Assignment
The records below should be written out again, exactly.

Material supplied Start Marker

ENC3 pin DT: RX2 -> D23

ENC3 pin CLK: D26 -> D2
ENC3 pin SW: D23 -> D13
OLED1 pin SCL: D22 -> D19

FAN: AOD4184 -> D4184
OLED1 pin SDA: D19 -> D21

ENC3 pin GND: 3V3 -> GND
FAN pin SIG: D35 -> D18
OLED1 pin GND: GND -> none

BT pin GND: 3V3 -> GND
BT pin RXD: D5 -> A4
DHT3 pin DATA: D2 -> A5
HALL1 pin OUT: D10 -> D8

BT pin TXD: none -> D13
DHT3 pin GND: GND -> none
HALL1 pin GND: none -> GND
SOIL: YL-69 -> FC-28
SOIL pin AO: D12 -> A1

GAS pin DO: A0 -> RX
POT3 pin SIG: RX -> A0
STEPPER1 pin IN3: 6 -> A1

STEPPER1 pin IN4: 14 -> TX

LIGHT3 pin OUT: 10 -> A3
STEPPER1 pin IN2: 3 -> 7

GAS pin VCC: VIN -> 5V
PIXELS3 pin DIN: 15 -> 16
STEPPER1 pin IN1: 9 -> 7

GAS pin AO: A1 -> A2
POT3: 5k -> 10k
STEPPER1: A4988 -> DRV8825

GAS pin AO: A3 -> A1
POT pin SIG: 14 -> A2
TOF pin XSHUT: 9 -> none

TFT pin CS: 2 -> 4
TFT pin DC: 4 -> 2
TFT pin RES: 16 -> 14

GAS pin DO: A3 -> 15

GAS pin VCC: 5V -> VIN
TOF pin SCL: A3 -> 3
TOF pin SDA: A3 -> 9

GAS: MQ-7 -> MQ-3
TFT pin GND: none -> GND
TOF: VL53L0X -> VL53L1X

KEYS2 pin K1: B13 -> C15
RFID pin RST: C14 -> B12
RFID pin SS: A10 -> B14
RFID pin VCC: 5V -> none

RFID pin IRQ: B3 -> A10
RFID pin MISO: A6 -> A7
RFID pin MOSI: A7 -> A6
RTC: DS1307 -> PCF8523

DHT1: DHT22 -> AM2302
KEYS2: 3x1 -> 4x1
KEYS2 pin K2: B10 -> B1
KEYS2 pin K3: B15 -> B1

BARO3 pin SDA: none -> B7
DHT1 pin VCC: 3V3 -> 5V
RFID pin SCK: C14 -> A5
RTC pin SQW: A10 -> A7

Material supplied End Marker

Solution
ENC3 pin DT: RX2 -> D23

ENC3 pin CLK: D26 -> D2
ENC3 pin SW: D23 -> D13
OLED1 pin SCL: D22 -> D19

FAN: AOD4184 -> D4184
OLED1 pin SDA: D19 -> D21

ENC3 pin GND: 3V3 -> GND
FAN pin SIG: D35 -> D18
OLED1 pin GND: GND -> none

BT pin GND: 3V3 -> GND
BT pin RXD: D5 -> A4
DHT3 pin DATA: D2 -> A5
HALL1 pin OUT: D10 -> D8

BT pin TXD: none -> D13
DHT3 pin GND: GND -> none
HALL1 pin GND: none -> GND
SOIL: YL-69 -> FC-28
SOIL pin AO: D12 -> A1

GAS pin DO: A0 -> RX
POT3 pin SIG: RX -> A0
STEPPER1 pin IN3: 6 -> A1

STEPPER1 pin IN4: 14 -> TX

LIGHT3 pin OUT: 10 -> A3
STEPPER1 pin IN2: 3 -> 7

GAS pin VCC: VIN -> 5V
PIXELS3 pin DIN: 15 -> 16
STEPPER1 pin IN1: 9 -> 7

GAS pin AO: A1 -> A2
POT3: 5k -> 10k
STEPPER1: A4988 -> DRV8825

GAS pin AO: A3 -> A1
POT pin SIG: 14 -> A2
TOF pin XSHUT: 9 -> none

TFT pin CS: 2 -> 4
TFT pin DC: 4 -> 2
TFT pin RES: 16 -> 14

GAS pin DO: A3 -> 15

GAS pin VCC: 5V -> VIN
TOF pin SCL: A3 -> 3
TOF pin SDA: A3 -> 9

GAS: MQ-7 -> MQ-3
TFT pin GND: none -> GND
TOF: VL53L0X -> VL53L1X

KEYS2 pin K1: B13 -> C15
RFID pin RST: C14 -> B12
RFID pin SS: A10 -> B14
RFID pin VCC: 5V -> none

RFID pin IRQ: B3 -> A10
RFID pin MISO: A6 -> A7
RFID pin MOSI: A7 -> A6
RTC: DS1307 -> PCF8523

DHT1: DHT22 -> AM2302
KEYS2: 3x1 -> 4x1
KEYS2 pin K2: B10 -> B1
KEYS2 pin K3: B15 -> B1

BARO3 pin SDA: none -> B7
DHT1 pin VCC: 3V3 -> 5V
RFID pin SCK: C14 -> A5
RTC pin SQW: A10 -> A7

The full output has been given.